### PROBLEM TO WORK ON
Which lines below contain "turned"? Pull them out.

Entries taken from a collection
————
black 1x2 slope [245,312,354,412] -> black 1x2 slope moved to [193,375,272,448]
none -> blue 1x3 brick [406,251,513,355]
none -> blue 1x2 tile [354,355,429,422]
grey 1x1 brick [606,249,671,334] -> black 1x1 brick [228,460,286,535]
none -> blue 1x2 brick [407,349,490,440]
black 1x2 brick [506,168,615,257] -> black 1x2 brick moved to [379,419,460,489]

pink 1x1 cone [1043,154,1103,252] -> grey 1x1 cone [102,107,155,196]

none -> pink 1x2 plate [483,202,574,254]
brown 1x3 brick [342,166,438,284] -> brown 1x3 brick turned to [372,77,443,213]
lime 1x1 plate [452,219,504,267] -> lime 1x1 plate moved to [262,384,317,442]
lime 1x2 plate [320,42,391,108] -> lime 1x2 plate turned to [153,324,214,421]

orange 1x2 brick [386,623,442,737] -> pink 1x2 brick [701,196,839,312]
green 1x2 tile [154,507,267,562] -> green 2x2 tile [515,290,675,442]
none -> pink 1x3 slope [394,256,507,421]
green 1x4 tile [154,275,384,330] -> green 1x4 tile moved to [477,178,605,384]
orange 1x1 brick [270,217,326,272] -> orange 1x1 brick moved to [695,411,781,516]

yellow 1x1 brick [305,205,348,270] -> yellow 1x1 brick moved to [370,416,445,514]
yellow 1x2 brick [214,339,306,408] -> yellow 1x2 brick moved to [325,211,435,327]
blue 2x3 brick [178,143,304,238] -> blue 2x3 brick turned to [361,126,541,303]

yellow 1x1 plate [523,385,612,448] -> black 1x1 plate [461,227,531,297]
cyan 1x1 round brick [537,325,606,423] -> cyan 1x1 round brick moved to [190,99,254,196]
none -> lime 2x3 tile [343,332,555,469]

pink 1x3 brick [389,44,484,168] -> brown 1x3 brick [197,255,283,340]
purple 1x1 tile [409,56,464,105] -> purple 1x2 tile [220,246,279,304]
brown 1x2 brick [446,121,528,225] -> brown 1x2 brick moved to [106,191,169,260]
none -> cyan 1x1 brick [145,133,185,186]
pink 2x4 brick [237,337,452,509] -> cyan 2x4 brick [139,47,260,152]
————
### TASK OUTPUT
brown 1x3 brick [342,166,438,284] -> brown 1x3 brick turned to [372,77,443,213]
lime 1x2 plate [320,42,391,108] -> lime 1x2 plate turned to [153,324,214,421]
blue 2x3 brick [178,143,304,238] -> blue 2x3 brick turned to [361,126,541,303]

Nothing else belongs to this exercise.